DIRECTIONS FOR THIS TASK: The expected output is exactly the lines below, starting at the line with "Galline: [1405,457,1490,541] ->" and ending at the line with "server9: [789,820,873,887] ->", both included; no other line belongs in it.

PROVIDED DATA:
■ ■ ■ ■
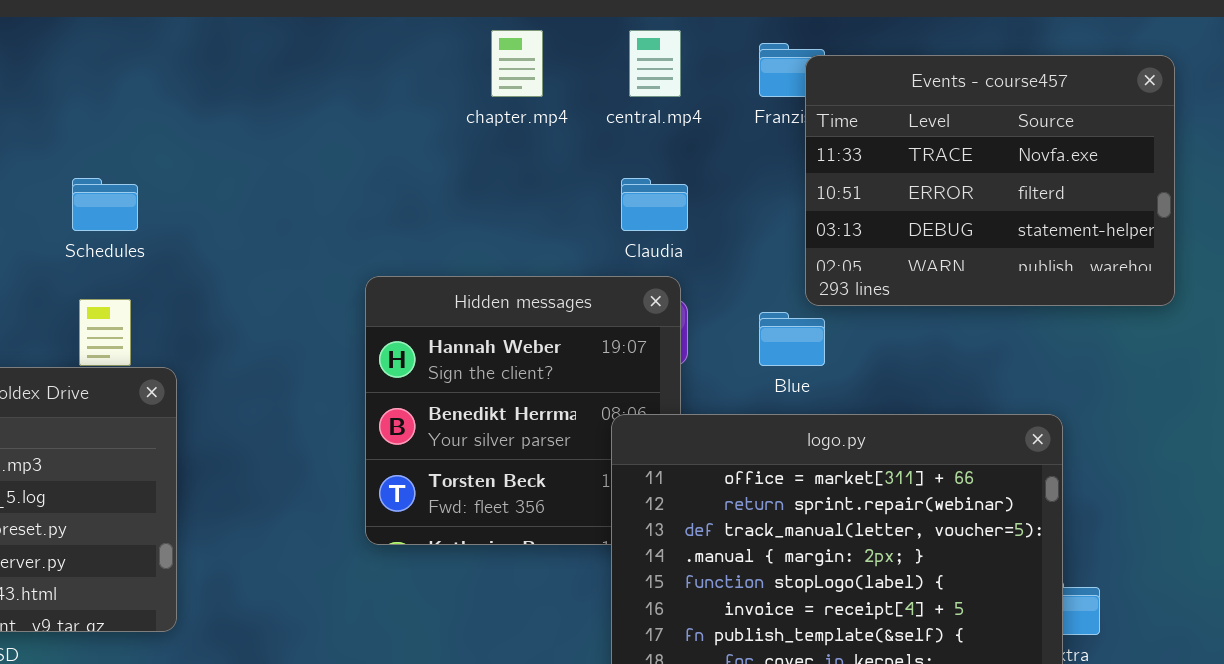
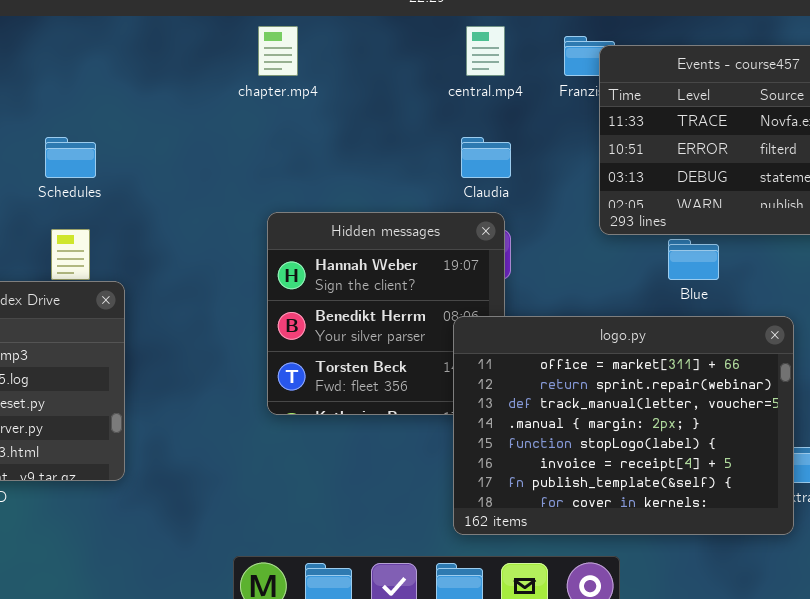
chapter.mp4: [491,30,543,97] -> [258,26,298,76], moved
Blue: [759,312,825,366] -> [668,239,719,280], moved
■ ■ ■ ■
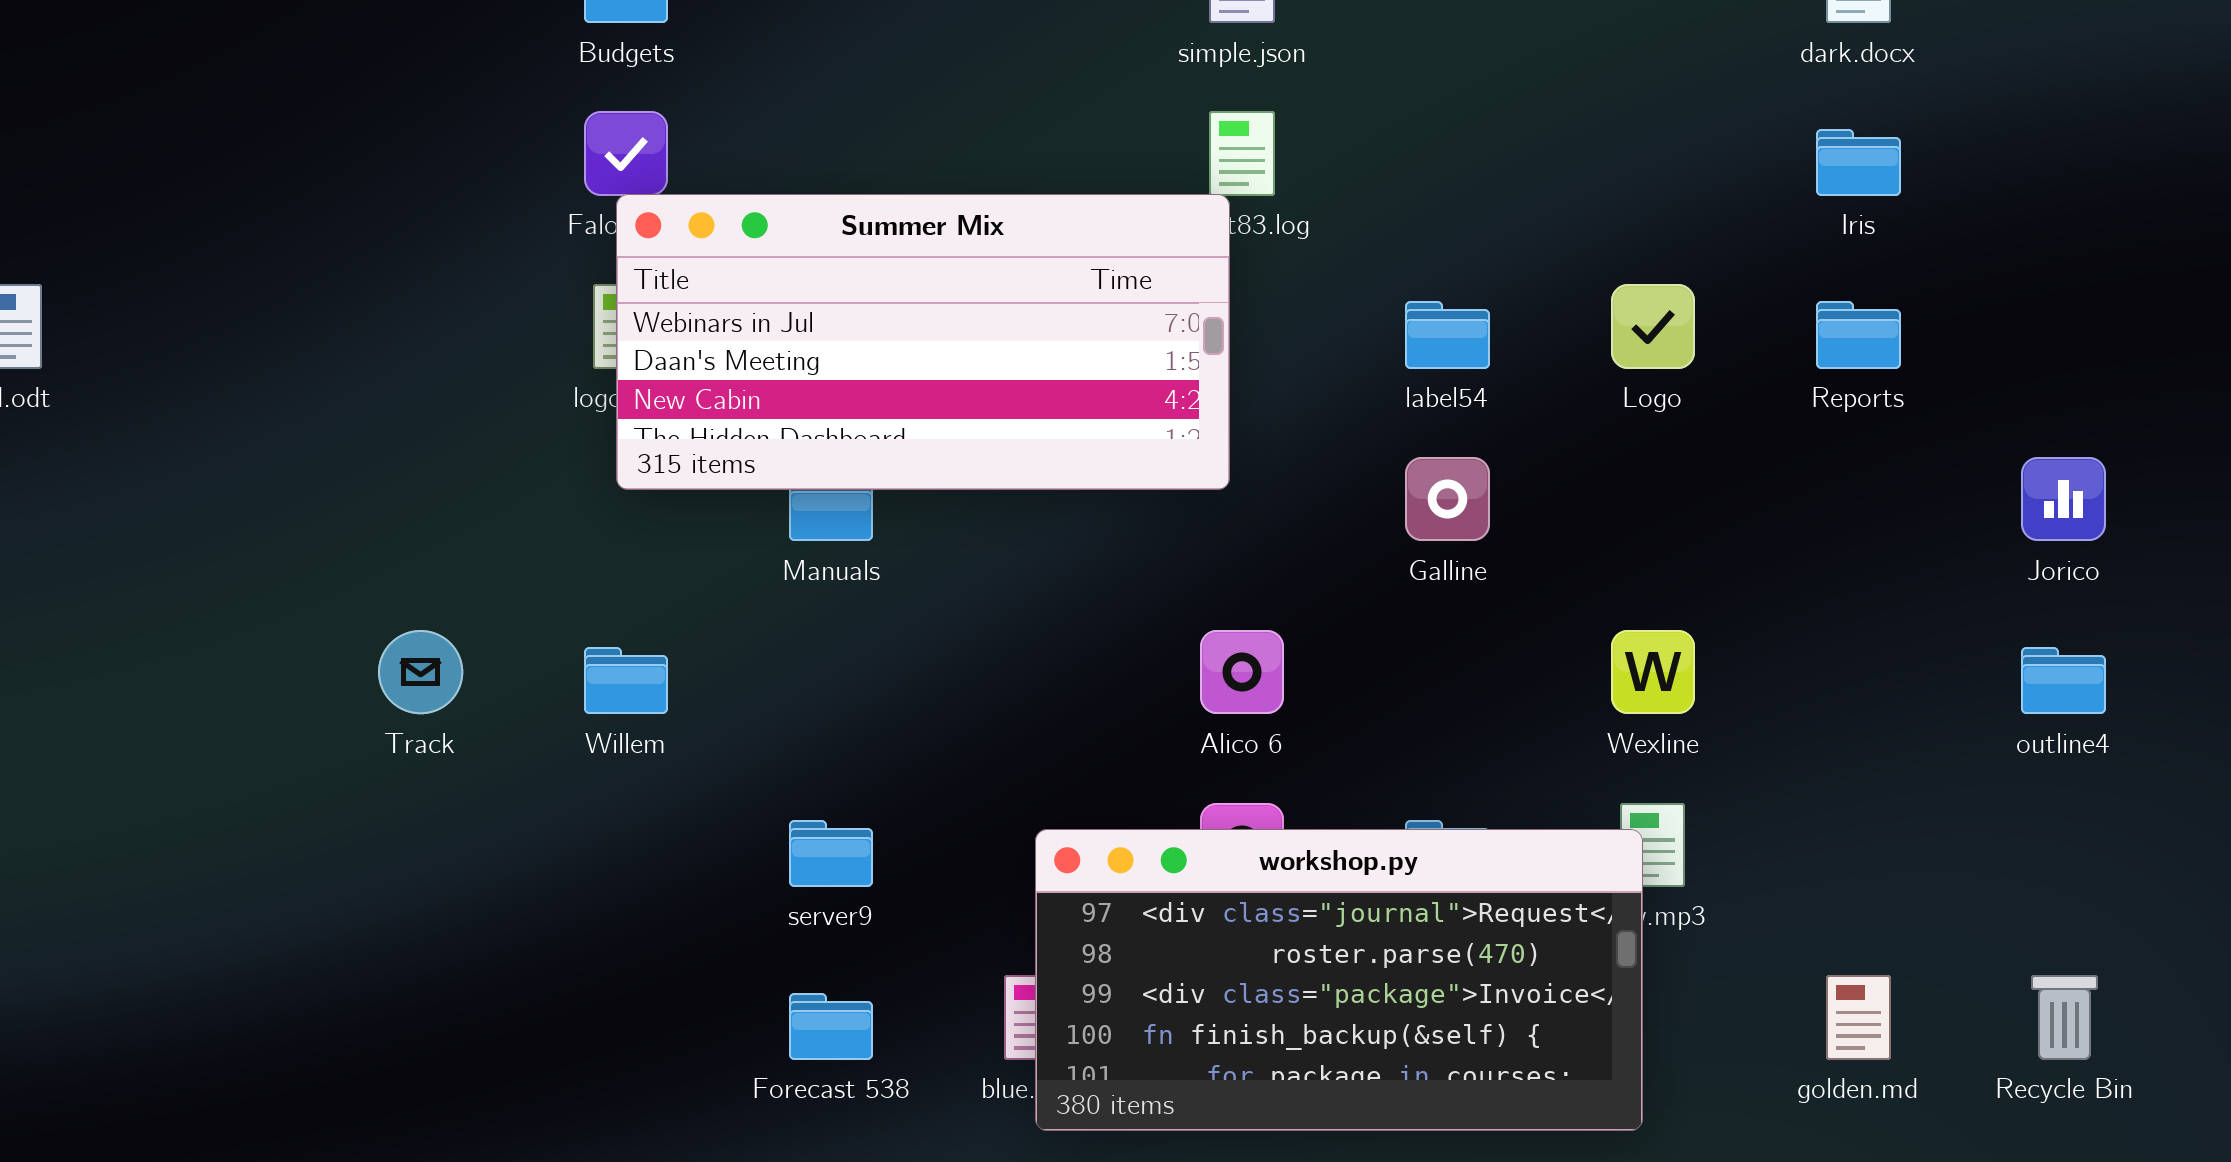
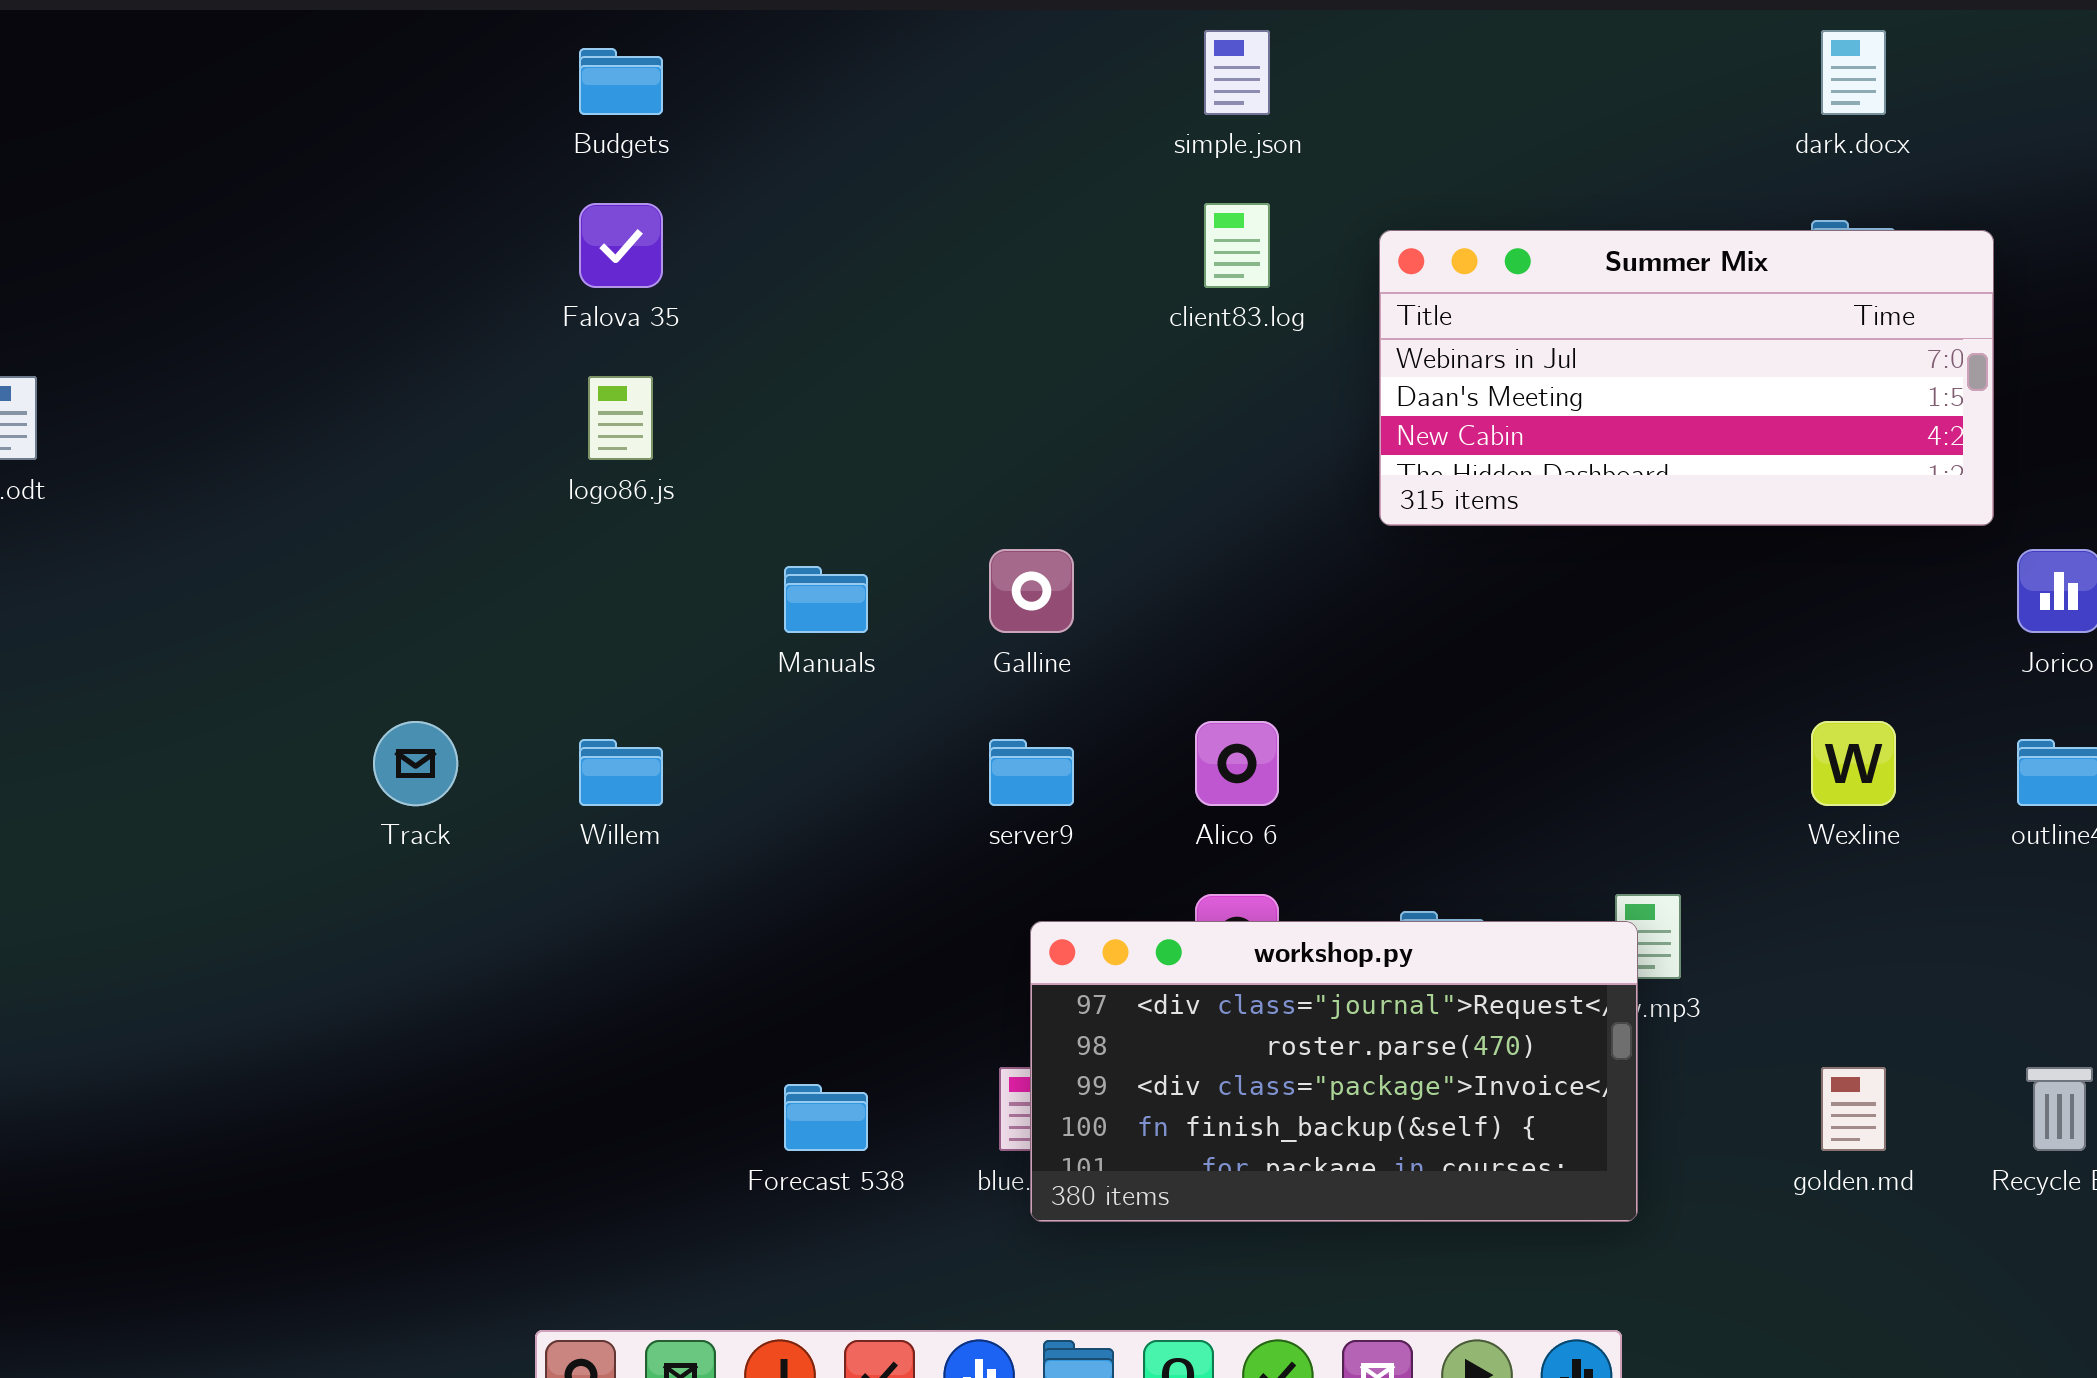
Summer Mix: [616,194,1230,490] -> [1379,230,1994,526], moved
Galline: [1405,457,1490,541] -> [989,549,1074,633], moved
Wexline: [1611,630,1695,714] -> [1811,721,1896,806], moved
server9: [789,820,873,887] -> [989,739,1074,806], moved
■ ■ ■ ■
WRITTEN ANSWER:
Galline: [1405,457,1490,541] -> [989,549,1074,633], moved
Wexline: [1611,630,1695,714] -> [1811,721,1896,806], moved
server9: [789,820,873,887] -> [989,739,1074,806], moved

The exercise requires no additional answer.